__PROVIDED INFORMATION__

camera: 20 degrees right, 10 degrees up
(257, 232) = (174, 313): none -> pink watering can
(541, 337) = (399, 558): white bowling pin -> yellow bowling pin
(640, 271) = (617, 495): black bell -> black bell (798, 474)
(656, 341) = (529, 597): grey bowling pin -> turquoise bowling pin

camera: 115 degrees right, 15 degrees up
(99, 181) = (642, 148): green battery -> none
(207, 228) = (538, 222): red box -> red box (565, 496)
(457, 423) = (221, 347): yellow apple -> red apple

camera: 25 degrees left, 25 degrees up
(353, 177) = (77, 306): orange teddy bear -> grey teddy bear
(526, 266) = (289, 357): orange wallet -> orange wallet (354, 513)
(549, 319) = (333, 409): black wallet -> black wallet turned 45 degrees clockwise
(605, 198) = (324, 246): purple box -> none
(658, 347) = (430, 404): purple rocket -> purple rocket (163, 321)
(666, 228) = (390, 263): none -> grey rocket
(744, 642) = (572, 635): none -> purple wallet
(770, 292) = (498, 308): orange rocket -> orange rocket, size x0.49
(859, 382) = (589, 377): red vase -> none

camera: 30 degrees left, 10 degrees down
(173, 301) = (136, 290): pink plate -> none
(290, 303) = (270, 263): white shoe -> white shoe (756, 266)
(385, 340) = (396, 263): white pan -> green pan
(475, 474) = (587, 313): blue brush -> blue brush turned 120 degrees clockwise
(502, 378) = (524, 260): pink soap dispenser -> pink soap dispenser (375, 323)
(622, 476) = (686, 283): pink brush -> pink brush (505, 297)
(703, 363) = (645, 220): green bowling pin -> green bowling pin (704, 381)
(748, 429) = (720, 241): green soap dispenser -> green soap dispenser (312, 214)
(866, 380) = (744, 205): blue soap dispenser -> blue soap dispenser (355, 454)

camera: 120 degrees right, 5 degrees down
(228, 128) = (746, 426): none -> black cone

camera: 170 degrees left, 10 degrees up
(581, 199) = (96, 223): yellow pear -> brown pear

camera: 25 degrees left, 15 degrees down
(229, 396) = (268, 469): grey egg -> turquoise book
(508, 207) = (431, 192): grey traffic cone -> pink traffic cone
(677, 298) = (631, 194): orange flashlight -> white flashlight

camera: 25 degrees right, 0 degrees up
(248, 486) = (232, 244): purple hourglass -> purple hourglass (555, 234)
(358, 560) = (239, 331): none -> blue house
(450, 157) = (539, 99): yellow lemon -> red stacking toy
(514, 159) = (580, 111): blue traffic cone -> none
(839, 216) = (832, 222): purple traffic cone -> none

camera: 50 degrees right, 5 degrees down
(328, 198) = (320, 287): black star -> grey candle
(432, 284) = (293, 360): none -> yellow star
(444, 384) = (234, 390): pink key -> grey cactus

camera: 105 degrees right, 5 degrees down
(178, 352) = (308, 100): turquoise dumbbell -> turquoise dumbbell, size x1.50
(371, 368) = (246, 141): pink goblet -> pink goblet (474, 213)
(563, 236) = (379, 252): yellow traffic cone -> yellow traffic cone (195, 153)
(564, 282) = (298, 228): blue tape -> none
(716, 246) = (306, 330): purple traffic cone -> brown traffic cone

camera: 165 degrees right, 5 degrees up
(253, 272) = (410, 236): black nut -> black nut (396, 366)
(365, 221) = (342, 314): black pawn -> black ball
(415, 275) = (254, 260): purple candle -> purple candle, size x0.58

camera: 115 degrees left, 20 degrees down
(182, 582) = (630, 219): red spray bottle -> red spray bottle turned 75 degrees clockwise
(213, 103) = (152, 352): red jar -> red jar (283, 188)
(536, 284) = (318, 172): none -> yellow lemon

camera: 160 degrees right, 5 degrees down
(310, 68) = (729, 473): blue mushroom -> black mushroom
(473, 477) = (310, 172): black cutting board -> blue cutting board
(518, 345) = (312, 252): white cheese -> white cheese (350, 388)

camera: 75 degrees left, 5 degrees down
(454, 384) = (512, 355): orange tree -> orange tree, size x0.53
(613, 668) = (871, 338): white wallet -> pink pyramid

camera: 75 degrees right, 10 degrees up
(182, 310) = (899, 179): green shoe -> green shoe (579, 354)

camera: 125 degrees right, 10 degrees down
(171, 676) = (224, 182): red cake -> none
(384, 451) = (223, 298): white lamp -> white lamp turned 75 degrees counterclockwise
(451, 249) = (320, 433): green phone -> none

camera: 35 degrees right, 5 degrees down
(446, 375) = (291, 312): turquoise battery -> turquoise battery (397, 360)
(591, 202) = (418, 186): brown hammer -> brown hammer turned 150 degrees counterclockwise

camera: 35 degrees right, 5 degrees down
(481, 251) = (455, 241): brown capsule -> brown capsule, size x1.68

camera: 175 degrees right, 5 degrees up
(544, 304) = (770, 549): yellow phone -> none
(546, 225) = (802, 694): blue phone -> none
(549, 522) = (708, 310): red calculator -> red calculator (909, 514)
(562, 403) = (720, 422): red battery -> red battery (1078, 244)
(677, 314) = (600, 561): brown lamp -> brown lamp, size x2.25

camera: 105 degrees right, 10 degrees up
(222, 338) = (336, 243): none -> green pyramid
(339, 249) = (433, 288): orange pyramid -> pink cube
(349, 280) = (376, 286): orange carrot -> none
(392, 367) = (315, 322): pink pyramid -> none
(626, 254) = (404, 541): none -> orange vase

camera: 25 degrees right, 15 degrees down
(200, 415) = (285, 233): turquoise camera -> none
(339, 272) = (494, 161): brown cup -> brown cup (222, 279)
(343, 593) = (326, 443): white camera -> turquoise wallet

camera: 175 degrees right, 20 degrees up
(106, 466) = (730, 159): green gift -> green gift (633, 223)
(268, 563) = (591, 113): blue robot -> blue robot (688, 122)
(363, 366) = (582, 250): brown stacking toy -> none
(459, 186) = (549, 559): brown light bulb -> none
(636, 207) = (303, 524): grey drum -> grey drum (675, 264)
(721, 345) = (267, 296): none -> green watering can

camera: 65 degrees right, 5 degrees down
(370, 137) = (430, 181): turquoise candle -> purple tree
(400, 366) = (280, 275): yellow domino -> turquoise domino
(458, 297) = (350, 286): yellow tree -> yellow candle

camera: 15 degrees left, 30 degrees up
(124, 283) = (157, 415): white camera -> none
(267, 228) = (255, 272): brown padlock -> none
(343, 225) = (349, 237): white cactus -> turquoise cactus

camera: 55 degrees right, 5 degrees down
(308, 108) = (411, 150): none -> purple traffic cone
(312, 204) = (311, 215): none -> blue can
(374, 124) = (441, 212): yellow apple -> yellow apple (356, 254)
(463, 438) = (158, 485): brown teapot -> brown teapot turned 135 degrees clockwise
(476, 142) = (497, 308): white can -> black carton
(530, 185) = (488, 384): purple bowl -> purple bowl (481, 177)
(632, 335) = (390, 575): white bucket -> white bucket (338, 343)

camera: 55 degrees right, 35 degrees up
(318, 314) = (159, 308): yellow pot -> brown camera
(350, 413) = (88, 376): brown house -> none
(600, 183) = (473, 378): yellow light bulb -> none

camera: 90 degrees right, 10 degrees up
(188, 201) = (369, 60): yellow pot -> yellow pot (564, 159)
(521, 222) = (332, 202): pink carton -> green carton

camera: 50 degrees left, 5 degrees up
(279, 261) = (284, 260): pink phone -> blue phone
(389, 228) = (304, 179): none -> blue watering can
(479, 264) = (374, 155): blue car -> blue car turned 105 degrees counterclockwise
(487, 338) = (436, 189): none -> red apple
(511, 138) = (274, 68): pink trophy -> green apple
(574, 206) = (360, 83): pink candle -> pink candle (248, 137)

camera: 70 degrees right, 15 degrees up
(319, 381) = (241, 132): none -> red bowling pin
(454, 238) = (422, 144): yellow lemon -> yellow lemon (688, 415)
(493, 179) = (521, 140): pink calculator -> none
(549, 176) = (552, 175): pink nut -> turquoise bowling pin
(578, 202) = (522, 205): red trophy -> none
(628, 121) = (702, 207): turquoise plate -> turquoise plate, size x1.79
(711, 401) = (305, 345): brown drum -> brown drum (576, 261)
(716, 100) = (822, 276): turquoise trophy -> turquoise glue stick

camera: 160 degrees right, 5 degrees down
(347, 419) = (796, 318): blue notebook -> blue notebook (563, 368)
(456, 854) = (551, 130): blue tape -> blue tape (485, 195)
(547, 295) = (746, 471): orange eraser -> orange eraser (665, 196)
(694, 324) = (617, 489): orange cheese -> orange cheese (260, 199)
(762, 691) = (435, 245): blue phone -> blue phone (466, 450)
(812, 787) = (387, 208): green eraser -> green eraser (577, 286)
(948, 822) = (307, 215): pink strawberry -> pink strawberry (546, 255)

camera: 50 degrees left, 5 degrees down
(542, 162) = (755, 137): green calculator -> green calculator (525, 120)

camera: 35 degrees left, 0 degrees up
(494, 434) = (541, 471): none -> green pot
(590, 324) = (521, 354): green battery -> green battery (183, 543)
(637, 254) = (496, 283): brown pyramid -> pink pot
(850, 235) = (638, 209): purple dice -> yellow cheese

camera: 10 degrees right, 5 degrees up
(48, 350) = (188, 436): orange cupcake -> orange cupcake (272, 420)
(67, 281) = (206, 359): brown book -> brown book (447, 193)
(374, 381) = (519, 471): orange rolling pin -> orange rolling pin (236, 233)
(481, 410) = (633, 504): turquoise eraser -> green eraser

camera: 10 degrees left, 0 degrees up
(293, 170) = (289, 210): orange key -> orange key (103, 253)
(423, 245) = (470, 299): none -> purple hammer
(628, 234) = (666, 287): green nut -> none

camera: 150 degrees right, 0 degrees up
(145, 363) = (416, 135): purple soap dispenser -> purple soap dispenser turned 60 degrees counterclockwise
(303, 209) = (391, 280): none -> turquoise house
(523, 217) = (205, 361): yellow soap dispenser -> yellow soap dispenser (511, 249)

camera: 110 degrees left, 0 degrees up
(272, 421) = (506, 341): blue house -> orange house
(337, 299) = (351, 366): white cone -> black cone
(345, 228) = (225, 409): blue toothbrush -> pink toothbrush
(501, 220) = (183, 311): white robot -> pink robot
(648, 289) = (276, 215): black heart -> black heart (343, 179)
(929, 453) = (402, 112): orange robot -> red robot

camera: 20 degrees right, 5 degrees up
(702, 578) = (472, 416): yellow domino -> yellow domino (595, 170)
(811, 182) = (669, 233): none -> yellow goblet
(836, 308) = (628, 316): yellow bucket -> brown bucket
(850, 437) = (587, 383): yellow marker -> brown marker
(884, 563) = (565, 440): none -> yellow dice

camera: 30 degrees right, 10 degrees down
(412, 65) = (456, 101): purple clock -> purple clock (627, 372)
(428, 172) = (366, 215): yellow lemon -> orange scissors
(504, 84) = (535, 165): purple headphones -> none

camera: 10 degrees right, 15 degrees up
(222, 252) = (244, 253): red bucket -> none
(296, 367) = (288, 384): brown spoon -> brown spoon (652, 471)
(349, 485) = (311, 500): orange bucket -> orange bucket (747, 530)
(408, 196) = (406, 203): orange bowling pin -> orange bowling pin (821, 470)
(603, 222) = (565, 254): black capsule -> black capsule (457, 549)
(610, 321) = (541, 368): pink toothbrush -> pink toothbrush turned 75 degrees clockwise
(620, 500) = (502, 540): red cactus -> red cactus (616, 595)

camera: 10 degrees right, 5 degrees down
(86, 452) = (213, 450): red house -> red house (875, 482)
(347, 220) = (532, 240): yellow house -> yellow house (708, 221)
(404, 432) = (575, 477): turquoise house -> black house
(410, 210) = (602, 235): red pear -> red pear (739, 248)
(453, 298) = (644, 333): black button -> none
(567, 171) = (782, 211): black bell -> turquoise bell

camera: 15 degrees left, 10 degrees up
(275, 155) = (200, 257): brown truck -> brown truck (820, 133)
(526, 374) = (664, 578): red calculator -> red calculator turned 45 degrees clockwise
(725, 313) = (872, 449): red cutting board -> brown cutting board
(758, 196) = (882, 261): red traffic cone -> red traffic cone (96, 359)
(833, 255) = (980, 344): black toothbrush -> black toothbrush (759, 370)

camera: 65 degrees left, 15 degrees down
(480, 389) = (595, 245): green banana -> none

__YOUR TASK__
Please reproduce the lines from the line with "(200, 415) = (285, 233): turquoise" to the line with "(400, 366) = (280, 275): yellow", both ends included, exactly as they appear above.

__RESPONSE__
(200, 415) = (285, 233): turquoise camera -> none
(339, 272) = (494, 161): brown cup -> brown cup (222, 279)
(343, 593) = (326, 443): white camera -> turquoise wallet

camera: 175 degrees right, 20 degrees up
(106, 466) = (730, 159): green gift -> green gift (633, 223)
(268, 563) = (591, 113): blue robot -> blue robot (688, 122)
(363, 366) = (582, 250): brown stacking toy -> none
(459, 186) = (549, 559): brown light bulb -> none
(636, 207) = (303, 524): grey drum -> grey drum (675, 264)
(721, 345) = (267, 296): none -> green watering can

camera: 65 degrees right, 5 degrees down
(370, 137) = (430, 181): turquoise candle -> purple tree
(400, 366) = (280, 275): yellow domino -> turquoise domino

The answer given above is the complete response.